(Stored data)
_____

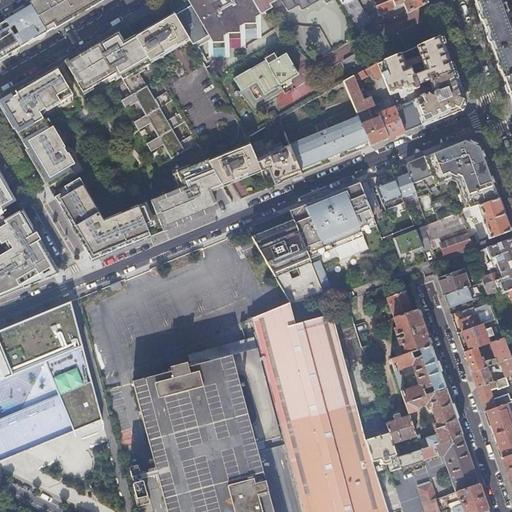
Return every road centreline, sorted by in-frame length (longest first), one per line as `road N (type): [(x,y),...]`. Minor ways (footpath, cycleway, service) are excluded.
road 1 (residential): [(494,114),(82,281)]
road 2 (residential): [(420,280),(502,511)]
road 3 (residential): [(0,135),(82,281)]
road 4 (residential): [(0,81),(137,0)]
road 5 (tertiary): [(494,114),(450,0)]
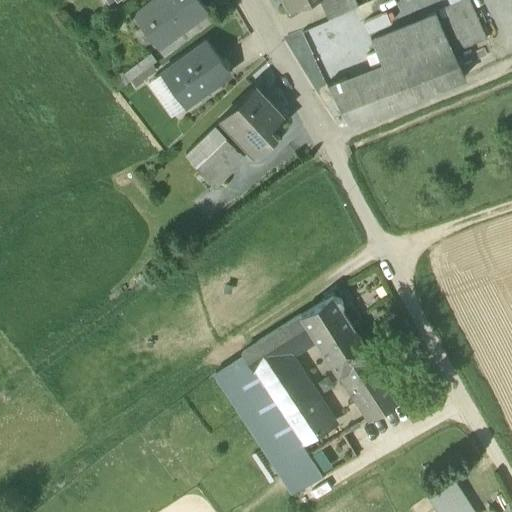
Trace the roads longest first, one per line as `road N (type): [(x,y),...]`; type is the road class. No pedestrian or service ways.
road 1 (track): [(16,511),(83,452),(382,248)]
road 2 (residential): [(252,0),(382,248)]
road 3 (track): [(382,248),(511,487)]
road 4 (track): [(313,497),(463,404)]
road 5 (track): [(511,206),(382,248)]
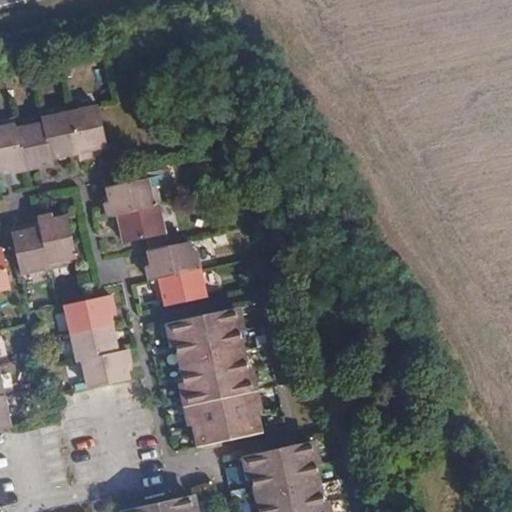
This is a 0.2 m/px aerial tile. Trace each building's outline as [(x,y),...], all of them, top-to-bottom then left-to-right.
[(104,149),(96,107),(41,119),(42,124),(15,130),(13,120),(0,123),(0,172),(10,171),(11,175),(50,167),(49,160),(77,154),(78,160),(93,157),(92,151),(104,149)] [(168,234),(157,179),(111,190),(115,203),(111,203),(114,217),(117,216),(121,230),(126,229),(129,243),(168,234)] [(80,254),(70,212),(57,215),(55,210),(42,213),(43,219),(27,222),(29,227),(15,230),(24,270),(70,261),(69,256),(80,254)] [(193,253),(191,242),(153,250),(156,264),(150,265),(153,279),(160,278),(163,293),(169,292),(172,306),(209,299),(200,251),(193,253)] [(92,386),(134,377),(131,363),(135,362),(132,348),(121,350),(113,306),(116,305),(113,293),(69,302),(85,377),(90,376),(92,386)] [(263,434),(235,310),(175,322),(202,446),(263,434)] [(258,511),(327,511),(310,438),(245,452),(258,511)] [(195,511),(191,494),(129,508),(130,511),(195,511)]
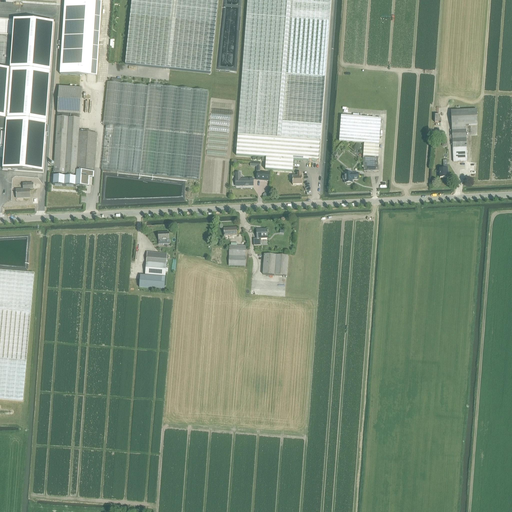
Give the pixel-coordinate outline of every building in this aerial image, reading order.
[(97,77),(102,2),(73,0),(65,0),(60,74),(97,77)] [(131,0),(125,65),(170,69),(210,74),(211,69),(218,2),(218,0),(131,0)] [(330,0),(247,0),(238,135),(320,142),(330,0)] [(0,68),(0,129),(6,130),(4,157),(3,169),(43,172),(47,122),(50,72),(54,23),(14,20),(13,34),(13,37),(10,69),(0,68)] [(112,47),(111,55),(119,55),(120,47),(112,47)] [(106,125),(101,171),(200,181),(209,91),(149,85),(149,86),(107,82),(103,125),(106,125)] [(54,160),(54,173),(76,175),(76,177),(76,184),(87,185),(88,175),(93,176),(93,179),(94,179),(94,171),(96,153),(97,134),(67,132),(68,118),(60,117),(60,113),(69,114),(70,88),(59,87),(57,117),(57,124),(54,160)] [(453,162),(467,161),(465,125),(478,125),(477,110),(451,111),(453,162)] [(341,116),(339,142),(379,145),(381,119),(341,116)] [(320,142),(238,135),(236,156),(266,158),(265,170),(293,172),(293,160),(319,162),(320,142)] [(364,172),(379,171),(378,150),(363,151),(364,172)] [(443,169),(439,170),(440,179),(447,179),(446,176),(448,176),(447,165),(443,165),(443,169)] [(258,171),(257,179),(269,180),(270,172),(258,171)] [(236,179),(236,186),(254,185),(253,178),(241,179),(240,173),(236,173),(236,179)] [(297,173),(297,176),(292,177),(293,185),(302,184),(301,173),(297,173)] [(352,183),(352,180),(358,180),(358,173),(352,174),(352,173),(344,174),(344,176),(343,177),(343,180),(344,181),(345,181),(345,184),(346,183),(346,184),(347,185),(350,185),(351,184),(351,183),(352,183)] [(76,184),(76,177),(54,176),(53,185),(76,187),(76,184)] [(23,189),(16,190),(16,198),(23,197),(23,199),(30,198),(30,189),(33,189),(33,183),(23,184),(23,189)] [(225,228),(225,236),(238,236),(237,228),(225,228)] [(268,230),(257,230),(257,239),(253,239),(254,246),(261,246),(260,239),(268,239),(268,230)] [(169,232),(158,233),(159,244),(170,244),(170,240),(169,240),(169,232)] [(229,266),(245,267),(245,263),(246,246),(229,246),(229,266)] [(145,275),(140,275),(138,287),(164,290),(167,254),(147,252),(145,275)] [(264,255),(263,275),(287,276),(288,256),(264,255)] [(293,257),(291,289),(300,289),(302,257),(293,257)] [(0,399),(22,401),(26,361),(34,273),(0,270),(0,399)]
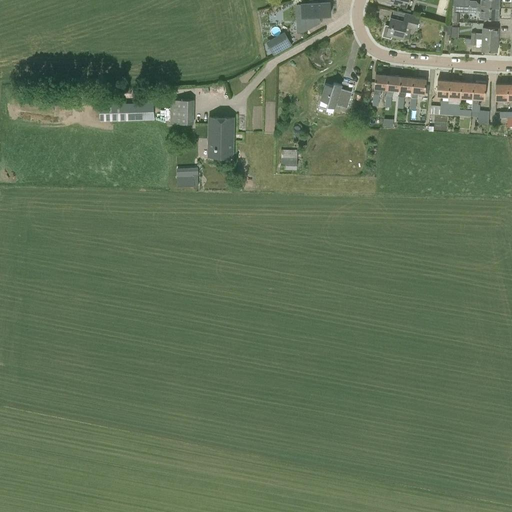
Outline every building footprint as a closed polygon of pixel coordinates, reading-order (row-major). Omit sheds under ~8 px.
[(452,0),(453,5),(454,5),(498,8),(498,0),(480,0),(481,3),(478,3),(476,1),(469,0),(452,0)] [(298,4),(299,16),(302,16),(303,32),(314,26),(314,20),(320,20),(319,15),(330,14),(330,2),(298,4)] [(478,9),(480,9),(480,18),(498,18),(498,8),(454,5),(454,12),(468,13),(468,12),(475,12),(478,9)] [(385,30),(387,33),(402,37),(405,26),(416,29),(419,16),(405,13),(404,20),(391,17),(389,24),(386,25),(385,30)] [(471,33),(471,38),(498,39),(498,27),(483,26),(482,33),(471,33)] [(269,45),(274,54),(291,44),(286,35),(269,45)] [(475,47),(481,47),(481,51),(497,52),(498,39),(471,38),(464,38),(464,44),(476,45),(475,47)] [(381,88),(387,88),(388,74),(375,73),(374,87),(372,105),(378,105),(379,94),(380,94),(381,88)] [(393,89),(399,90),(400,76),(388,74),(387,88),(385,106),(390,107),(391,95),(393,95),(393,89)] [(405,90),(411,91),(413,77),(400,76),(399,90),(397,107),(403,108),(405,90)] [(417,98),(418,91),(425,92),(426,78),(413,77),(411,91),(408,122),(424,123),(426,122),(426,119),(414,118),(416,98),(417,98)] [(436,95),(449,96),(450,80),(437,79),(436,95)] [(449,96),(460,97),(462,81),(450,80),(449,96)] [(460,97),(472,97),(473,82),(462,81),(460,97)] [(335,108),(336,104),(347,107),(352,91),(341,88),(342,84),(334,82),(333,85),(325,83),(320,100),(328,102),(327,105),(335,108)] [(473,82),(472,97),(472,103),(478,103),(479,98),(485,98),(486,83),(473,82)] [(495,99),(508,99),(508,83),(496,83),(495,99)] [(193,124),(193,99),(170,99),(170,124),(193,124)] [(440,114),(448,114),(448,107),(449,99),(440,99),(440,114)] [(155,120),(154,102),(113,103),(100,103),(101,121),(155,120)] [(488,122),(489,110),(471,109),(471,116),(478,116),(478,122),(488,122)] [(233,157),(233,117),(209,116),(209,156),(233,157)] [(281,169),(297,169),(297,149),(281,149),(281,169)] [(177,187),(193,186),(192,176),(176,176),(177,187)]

_____

Set problem: Format the listing from its start through the line with "road 5 (track): [(511,206),(382,248)]" as a numbered list, omitting blank lines and the pictures.

Task answer:
1. Return every road centreline, sorted by in-frame length (longest first), one per line as `road N (type): [(x,y),...]`. Minor ways (footpath, cycleway, service) are excluded.
2. road 1 (residential): [(494,114),(82,281)]
3. road 2 (residential): [(420,280),(502,511)]
4. road 3 (residential): [(0,135),(82,281)]
5. road 4 (residential): [(0,81),(137,0)]
6. road 5 (tertiary): [(494,114),(450,0)]
7. Trace the roads longest first, one per line as `road N (type): [(x,y),...]`; type is the road class. No pedestrian or service ways.
8. road 1 (track): [(16,511),(83,452),(382,248)]
9. road 2 (residential): [(252,0),(382,248)]
10. road 3 (track): [(382,248),(511,487)]
11. road 4 (track): [(313,497),(463,404)]
12. road 5 (track): [(511,206),(382,248)]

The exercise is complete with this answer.